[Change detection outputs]
_ _ _ _ _

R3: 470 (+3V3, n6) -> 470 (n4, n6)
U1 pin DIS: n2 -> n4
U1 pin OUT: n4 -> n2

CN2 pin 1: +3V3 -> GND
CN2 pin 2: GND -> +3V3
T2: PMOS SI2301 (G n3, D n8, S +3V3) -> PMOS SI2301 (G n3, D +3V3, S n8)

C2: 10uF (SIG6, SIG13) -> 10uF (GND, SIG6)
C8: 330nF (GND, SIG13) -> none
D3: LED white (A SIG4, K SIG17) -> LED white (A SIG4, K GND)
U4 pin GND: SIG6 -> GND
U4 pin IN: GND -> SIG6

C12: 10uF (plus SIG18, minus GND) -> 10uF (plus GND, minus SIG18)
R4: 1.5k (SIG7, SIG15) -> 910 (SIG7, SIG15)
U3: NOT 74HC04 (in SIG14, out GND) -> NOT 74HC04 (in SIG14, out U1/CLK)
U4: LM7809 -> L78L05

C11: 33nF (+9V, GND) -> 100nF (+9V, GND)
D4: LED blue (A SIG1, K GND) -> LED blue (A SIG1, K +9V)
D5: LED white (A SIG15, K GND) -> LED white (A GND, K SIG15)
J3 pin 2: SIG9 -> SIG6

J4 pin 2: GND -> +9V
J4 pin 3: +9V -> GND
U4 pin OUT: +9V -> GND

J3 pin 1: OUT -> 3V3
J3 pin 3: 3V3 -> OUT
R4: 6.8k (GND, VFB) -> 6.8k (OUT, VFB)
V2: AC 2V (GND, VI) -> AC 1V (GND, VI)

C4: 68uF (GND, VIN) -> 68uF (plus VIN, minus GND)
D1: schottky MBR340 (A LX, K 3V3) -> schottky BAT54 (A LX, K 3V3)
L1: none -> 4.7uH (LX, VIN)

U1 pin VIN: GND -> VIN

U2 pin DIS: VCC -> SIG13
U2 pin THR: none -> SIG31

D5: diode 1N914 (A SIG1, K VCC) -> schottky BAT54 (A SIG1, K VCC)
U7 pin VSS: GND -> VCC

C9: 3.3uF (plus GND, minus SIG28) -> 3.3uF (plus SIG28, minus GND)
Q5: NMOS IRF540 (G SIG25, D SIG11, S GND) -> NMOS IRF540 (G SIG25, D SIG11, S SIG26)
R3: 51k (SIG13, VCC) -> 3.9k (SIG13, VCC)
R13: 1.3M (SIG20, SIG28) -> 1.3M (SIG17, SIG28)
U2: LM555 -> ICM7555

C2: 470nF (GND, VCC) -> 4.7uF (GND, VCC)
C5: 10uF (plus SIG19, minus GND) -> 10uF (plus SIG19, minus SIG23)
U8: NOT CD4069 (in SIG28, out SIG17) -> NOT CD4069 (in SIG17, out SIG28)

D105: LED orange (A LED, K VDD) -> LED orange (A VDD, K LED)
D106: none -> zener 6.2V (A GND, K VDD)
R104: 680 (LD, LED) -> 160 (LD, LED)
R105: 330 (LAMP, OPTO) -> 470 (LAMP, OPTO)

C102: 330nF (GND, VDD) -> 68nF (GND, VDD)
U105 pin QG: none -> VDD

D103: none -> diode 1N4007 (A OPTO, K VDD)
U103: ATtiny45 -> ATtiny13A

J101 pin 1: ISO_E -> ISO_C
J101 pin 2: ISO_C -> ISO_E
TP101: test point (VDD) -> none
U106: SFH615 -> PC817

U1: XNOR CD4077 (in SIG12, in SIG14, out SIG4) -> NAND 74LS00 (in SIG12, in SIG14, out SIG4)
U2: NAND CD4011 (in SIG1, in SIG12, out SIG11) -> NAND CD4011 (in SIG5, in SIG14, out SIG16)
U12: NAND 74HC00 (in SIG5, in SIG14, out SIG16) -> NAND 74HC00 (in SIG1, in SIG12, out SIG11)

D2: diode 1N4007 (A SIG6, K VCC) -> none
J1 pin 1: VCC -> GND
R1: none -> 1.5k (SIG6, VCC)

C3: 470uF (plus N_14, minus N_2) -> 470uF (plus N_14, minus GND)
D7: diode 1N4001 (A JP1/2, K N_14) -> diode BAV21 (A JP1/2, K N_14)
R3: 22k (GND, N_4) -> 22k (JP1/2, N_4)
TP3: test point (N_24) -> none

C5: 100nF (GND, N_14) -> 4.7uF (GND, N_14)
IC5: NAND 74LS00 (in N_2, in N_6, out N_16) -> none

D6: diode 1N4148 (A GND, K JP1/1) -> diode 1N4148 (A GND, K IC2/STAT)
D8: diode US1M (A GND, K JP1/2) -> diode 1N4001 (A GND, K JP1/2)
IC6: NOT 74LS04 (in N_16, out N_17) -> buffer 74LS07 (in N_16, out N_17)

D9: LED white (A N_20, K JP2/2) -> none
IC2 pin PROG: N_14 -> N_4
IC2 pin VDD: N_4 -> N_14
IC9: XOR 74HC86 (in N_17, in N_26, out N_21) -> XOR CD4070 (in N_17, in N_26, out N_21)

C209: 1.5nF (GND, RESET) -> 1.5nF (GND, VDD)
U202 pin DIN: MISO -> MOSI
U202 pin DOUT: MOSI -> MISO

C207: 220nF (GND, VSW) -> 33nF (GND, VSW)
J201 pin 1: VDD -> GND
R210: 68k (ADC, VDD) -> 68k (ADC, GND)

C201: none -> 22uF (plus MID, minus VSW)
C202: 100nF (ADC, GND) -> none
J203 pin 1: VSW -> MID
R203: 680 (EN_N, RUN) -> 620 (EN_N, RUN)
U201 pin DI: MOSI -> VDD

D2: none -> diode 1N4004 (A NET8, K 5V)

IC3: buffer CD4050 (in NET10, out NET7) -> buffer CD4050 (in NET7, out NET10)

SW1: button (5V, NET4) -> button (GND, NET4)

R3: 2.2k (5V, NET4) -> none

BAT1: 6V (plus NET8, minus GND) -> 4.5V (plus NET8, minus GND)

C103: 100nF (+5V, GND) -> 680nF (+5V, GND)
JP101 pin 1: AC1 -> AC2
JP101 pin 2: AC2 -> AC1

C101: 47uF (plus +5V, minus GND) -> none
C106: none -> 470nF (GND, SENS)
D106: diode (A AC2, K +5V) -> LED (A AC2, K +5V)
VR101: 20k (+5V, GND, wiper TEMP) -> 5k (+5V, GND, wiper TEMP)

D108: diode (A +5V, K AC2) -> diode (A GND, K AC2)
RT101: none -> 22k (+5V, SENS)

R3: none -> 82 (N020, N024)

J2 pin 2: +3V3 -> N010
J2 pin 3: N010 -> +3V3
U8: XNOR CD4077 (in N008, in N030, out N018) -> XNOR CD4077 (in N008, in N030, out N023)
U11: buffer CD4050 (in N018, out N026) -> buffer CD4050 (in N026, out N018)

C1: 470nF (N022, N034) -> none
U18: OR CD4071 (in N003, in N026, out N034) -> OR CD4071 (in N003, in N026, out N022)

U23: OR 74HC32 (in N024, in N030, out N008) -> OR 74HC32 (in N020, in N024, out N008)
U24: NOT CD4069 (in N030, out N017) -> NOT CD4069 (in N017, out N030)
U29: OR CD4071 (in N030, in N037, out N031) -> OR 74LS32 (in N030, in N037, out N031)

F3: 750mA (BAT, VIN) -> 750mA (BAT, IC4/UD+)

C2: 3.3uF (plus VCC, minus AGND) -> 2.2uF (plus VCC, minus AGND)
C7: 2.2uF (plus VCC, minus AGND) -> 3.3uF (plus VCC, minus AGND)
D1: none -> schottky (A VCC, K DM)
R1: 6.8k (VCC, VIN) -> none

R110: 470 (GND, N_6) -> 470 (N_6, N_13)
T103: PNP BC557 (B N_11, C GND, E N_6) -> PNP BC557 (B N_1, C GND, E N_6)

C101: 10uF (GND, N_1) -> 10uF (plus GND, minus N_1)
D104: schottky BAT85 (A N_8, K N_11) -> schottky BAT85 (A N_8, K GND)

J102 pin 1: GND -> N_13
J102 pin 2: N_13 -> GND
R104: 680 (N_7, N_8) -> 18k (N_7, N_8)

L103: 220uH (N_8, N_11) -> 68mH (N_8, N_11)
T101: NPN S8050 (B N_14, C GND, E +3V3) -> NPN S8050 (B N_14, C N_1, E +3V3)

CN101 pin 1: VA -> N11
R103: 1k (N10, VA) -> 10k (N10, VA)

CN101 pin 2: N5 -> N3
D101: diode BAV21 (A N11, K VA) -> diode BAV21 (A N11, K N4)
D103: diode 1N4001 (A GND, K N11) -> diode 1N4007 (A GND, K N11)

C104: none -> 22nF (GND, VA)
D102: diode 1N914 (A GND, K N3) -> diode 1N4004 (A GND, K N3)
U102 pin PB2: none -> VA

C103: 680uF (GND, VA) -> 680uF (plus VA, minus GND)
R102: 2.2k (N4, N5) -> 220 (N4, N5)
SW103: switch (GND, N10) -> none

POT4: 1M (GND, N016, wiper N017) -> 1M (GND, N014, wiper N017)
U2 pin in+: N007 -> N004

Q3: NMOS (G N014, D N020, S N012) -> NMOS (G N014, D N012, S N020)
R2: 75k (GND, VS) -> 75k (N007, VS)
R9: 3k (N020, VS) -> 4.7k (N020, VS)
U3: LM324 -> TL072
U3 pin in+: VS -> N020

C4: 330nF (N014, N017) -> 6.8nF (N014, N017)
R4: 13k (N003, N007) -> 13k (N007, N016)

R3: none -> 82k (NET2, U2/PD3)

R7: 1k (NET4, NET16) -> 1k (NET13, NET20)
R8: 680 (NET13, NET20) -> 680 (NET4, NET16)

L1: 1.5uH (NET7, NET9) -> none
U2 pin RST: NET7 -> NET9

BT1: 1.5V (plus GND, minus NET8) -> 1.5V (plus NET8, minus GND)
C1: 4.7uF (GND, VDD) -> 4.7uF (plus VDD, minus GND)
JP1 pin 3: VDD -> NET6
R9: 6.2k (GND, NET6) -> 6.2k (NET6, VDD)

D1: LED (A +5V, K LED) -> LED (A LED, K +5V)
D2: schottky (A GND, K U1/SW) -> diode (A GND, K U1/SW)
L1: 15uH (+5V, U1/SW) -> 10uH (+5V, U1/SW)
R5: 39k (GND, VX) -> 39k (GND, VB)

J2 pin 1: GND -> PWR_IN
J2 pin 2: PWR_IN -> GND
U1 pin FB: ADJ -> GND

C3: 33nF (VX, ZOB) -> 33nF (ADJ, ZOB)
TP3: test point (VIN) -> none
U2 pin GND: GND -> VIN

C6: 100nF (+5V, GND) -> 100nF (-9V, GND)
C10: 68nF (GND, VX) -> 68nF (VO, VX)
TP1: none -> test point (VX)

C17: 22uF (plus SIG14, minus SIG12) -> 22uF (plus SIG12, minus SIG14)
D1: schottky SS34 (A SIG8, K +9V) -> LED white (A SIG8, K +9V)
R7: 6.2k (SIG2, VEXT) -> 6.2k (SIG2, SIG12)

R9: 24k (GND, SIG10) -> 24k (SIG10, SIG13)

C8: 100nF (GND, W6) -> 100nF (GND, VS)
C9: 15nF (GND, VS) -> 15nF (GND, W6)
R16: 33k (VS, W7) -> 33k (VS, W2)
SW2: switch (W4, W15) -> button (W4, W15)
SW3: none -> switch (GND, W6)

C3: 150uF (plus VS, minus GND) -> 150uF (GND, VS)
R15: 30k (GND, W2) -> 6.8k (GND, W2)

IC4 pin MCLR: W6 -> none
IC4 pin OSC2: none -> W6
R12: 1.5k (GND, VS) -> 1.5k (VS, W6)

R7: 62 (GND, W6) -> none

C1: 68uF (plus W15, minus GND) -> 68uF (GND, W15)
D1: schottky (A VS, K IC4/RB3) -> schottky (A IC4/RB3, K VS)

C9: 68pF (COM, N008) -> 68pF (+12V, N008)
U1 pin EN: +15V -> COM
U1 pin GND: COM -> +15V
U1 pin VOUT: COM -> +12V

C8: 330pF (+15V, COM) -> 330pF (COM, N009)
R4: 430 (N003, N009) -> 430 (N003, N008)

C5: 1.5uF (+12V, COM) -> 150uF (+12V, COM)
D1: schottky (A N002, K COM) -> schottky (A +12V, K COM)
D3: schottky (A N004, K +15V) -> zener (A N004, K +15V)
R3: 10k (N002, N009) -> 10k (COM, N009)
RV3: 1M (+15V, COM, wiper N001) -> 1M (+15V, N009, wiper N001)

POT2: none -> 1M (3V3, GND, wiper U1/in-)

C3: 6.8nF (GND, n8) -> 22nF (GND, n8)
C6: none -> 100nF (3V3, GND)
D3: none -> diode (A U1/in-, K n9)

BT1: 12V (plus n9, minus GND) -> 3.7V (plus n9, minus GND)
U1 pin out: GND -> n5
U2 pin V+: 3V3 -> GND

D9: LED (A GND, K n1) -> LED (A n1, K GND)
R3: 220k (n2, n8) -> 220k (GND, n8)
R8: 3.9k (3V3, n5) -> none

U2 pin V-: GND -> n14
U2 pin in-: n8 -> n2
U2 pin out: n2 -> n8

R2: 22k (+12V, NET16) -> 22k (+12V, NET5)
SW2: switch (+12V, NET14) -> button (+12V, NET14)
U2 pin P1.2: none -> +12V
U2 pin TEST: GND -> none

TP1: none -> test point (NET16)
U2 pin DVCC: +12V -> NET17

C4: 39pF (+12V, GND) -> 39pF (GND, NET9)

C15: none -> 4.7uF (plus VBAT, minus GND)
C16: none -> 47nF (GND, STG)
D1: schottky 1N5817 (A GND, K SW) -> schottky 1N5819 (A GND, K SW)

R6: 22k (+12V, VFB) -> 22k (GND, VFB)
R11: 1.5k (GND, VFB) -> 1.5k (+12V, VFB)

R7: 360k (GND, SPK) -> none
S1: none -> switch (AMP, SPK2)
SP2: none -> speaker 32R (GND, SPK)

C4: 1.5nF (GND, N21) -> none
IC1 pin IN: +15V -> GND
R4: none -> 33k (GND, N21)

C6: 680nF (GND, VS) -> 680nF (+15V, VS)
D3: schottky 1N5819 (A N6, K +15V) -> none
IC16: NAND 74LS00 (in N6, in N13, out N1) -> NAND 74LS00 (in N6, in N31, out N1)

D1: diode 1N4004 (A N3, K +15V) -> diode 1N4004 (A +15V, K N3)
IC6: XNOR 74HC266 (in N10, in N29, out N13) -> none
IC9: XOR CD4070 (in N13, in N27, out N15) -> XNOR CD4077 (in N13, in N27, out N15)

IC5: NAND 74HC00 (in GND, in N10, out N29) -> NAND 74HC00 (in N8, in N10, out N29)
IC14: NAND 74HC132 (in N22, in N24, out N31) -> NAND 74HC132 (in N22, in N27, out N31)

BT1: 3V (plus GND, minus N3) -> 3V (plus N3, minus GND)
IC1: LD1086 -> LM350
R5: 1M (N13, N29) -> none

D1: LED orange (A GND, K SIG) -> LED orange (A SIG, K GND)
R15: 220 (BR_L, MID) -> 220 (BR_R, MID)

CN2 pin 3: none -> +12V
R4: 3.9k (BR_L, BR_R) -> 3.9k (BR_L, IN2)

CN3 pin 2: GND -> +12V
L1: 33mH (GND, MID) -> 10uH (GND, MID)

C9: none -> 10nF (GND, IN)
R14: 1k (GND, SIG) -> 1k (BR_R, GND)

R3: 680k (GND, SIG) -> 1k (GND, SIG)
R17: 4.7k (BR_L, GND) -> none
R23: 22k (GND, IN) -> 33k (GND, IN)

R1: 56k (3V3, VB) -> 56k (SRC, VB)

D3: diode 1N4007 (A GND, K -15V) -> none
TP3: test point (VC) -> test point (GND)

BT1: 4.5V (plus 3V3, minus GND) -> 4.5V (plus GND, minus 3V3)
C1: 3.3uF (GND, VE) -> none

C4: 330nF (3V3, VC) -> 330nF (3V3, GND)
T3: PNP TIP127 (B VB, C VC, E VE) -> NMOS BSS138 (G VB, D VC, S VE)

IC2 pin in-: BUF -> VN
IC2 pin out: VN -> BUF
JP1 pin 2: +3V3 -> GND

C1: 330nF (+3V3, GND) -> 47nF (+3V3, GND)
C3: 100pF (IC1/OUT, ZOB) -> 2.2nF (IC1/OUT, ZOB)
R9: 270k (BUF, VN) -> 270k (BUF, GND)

_ _ _ _ _

> [YOUR TASK]
Your answer should be each line of the data that contains the word "switch", copied as it stands.

> [SOLUTION TO THE PROBLEM]
SW103: switch (GND, N10) -> none
SW2: switch (W4, W15) -> button (W4, W15)
SW3: none -> switch (GND, W6)
SW2: switch (+12V, NET14) -> button (+12V, NET14)
S1: none -> switch (AMP, SPK2)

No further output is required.